Where does the string "flashlight" occur in the records? Copy each line that holds it.

━━━━━ Data to process

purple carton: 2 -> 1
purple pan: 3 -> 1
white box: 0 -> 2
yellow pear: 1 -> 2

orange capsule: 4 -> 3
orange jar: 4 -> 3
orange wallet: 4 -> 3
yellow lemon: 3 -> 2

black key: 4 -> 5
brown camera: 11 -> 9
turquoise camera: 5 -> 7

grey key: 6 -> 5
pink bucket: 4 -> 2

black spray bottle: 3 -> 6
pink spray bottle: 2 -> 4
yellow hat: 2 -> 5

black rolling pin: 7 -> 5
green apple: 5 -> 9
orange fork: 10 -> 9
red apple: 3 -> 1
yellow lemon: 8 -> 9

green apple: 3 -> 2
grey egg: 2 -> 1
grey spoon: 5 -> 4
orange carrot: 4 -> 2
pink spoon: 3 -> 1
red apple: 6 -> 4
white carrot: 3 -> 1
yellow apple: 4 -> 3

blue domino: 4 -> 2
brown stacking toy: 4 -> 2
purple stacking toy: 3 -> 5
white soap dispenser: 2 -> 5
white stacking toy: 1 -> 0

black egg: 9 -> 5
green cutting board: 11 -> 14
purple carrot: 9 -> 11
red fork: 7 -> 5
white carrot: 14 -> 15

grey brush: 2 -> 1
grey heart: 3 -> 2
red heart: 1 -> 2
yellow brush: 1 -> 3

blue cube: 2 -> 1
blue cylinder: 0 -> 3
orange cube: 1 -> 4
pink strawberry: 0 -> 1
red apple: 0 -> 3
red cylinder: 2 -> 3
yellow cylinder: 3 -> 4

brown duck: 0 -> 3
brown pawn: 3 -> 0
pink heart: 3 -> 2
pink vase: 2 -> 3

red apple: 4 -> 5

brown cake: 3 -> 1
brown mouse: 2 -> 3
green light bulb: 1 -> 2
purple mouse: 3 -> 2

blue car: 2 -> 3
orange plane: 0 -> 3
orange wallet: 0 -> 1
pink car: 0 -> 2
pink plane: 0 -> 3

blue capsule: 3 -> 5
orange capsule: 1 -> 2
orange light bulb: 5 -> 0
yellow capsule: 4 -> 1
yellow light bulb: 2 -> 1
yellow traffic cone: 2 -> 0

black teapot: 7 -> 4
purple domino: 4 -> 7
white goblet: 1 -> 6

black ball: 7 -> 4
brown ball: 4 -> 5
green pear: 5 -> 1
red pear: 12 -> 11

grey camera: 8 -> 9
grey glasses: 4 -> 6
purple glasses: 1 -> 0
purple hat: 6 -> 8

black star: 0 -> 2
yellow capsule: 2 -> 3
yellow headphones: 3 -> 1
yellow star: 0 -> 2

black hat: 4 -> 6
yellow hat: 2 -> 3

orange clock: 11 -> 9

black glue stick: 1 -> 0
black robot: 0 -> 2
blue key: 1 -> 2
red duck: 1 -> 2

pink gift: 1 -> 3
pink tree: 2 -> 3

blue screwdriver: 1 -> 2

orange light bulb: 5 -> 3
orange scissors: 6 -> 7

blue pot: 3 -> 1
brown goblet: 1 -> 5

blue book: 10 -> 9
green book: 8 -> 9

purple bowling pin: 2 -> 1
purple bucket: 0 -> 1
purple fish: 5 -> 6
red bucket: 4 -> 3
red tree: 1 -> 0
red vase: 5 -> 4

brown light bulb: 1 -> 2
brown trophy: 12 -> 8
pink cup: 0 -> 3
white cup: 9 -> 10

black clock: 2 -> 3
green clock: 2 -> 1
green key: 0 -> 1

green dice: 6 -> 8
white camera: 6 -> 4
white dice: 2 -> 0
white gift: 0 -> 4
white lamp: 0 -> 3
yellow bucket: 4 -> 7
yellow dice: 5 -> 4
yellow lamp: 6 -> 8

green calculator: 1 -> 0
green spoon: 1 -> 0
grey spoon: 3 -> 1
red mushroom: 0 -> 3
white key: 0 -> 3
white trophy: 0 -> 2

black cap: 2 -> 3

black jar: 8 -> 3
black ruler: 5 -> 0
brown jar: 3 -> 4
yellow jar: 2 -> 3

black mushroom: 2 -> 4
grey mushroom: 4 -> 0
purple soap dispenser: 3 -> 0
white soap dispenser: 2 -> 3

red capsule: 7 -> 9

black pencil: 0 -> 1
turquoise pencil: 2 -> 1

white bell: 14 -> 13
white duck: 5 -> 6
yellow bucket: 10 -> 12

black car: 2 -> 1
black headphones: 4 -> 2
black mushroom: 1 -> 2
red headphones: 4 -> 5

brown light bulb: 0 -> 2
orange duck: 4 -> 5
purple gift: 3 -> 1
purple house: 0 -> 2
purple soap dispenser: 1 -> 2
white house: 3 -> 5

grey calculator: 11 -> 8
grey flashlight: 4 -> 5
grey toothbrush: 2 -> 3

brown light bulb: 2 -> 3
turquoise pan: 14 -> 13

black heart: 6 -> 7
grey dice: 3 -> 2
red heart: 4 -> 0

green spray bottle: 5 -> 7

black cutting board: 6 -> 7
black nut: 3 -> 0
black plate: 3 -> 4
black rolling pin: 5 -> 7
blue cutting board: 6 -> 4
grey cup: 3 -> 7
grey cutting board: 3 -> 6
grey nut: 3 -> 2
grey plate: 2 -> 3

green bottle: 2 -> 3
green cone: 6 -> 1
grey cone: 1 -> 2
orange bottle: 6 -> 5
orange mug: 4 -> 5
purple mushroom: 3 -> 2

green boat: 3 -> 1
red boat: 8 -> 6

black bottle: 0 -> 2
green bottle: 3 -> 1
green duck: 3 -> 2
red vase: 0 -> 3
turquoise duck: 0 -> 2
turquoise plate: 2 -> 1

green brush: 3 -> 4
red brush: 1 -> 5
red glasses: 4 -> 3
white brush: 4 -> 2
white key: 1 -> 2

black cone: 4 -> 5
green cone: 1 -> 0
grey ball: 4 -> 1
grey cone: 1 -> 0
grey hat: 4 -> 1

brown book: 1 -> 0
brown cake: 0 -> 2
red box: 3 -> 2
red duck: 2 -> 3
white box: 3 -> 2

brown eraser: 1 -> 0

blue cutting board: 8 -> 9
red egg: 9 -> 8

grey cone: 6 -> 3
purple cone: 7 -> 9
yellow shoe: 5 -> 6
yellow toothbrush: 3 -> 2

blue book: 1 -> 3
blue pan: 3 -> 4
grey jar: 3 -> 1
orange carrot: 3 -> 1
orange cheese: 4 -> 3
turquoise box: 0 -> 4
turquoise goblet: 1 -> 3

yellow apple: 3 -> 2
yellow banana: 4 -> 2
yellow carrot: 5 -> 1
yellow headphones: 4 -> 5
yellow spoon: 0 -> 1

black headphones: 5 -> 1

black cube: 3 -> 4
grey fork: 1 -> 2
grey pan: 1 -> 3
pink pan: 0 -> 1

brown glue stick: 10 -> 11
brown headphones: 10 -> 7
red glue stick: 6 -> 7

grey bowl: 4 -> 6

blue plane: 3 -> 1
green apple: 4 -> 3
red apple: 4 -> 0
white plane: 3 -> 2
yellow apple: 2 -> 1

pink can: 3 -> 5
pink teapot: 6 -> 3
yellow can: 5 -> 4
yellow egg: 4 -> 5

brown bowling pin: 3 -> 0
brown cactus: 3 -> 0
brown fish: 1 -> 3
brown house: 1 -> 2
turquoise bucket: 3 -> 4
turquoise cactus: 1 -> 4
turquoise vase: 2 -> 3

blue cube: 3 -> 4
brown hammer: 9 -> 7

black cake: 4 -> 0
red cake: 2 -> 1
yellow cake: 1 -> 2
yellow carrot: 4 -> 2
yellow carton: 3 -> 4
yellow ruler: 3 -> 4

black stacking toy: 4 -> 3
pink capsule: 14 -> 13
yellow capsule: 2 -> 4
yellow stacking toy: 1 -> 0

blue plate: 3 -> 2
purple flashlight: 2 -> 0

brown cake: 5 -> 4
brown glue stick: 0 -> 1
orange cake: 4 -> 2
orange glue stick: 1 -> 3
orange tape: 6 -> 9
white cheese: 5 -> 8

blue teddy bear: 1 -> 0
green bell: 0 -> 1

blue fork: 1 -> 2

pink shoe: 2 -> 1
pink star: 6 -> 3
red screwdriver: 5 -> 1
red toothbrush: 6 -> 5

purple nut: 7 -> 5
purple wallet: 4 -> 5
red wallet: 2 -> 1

━━━━━━━━━━

> _Solved problem_:
grey flashlight: 4 -> 5
purple flashlight: 2 -> 0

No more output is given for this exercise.